# [The task]
The data below holds a line containing "SW1: button (+5V, U1/PB4)" and a line containing "U4: PCF8563 -> MCP7940"; please quote exactly those two lines and every line between them, and nothing else.

# [Input material]

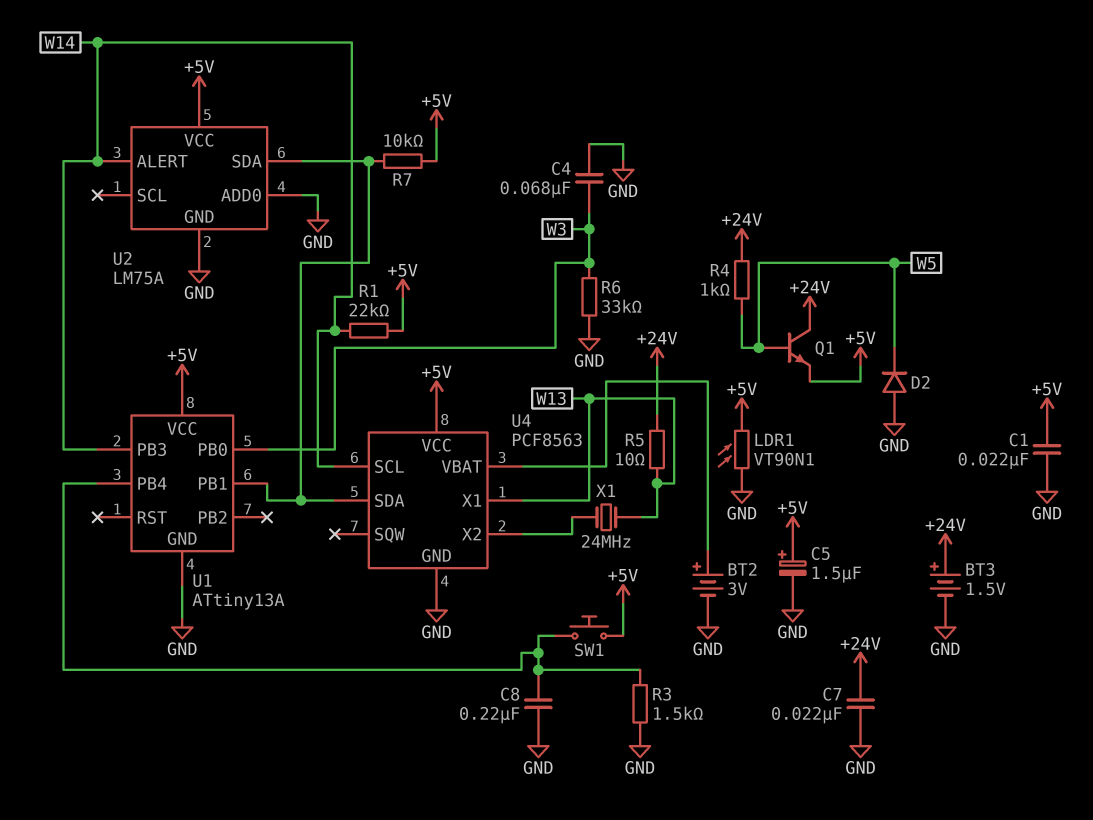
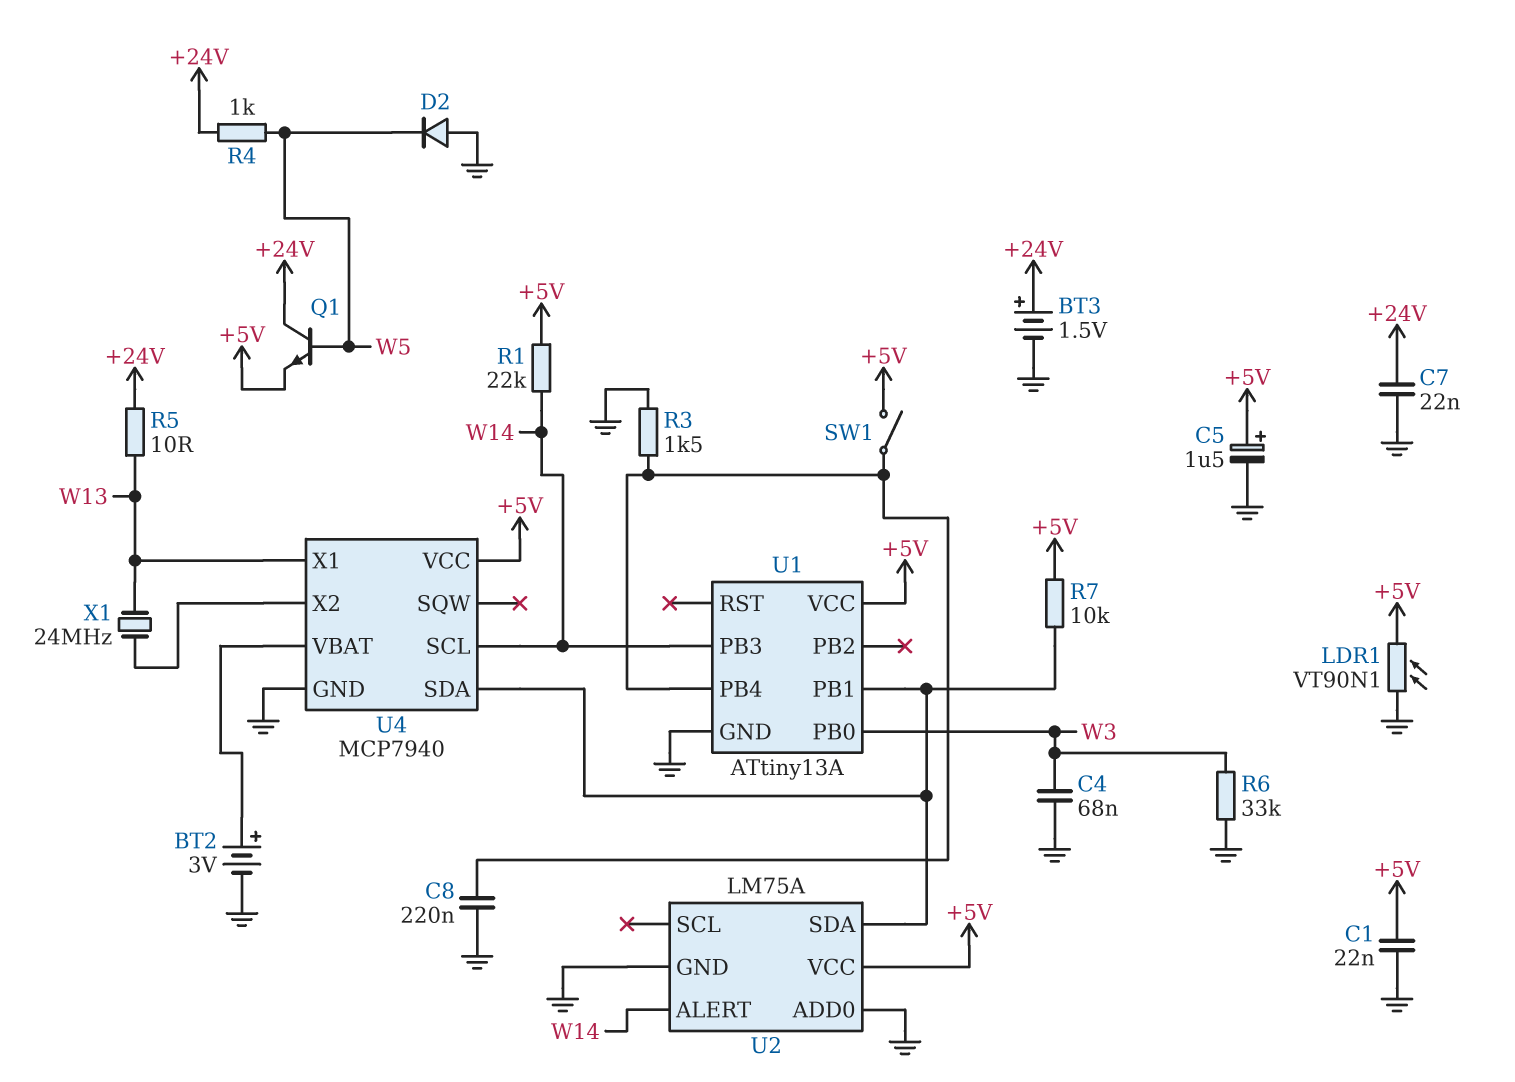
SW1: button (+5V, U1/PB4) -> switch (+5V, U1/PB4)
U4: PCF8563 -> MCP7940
* * *
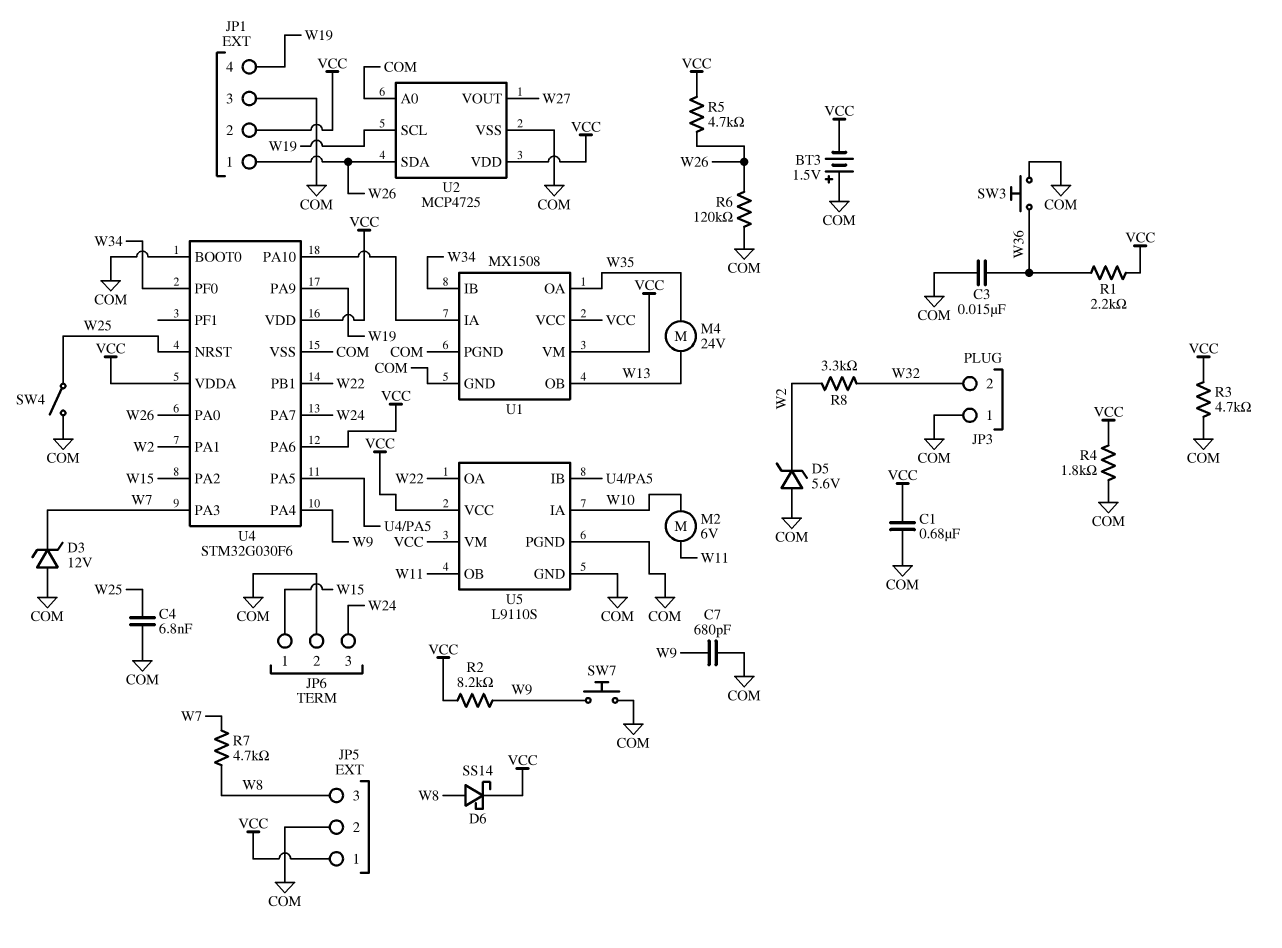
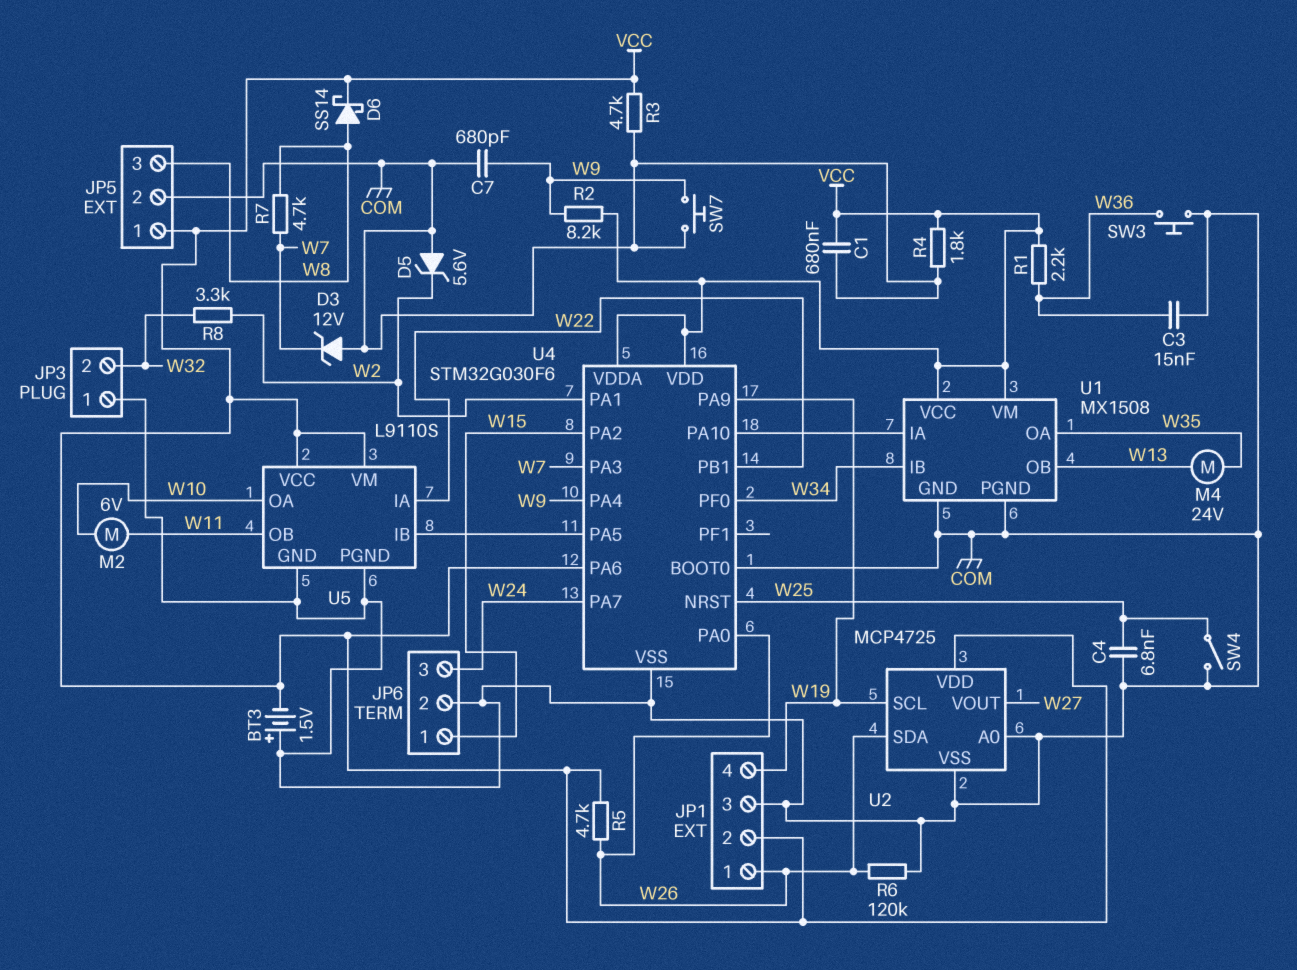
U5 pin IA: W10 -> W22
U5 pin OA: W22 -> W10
...
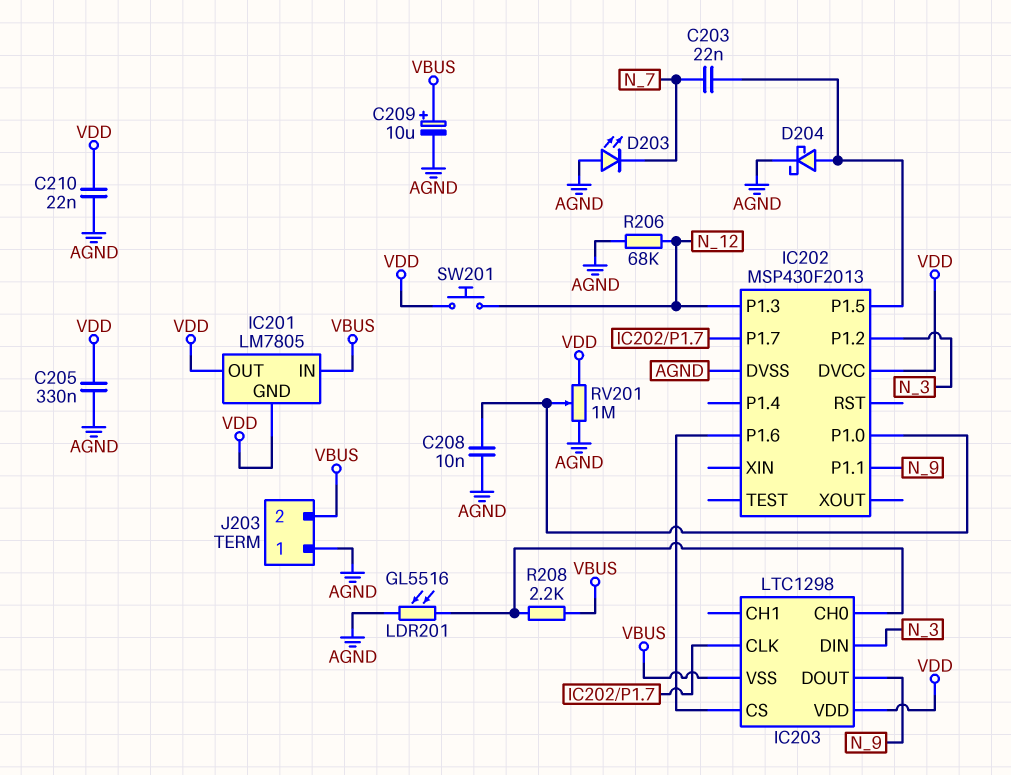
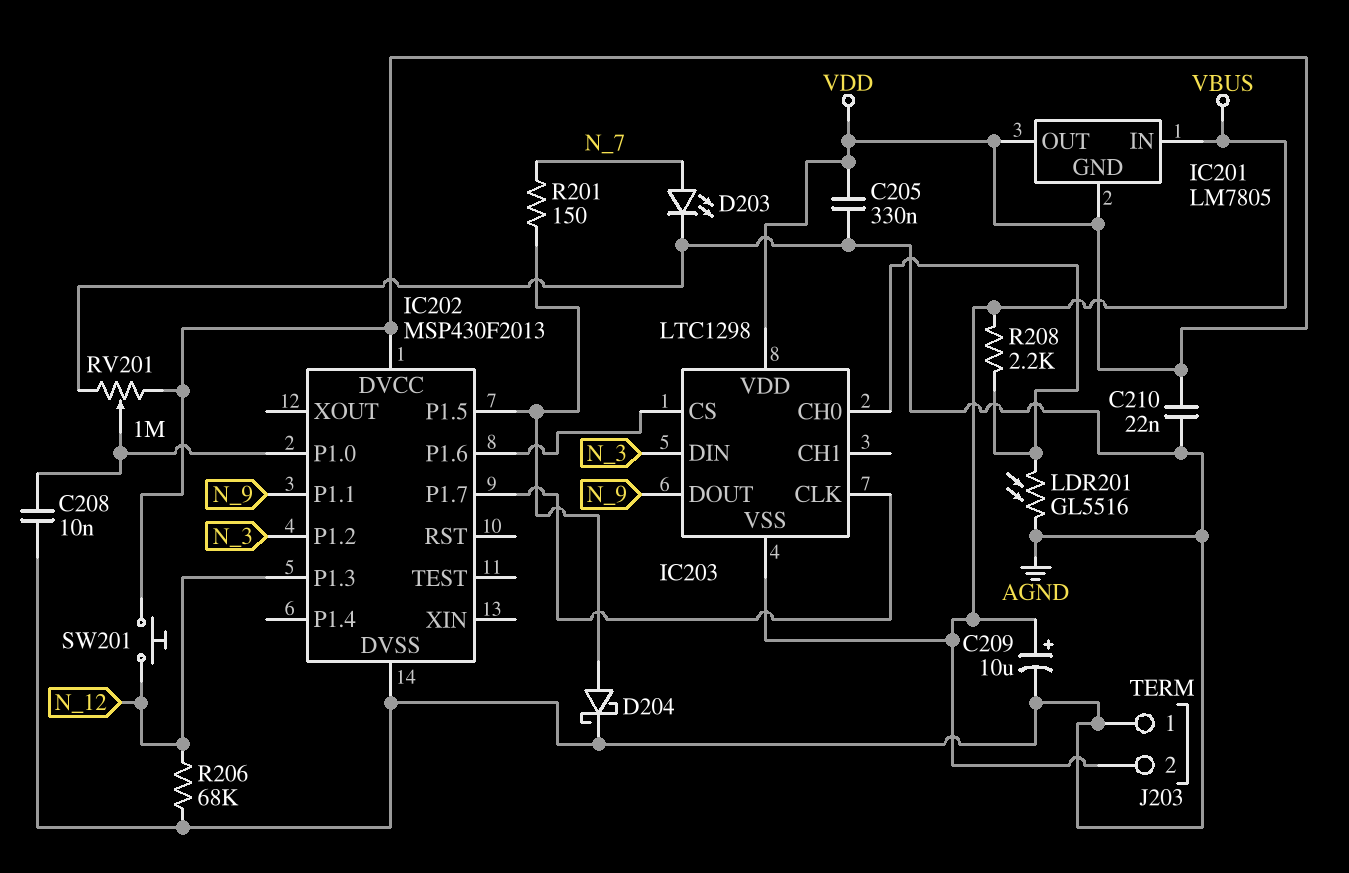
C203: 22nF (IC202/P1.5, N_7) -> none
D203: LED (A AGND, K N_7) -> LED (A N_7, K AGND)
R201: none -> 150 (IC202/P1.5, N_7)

# [Solution for this problem]
SW1: button (+5V, U1/PB4) -> switch (+5V, U1/PB4)
U4: PCF8563 -> MCP7940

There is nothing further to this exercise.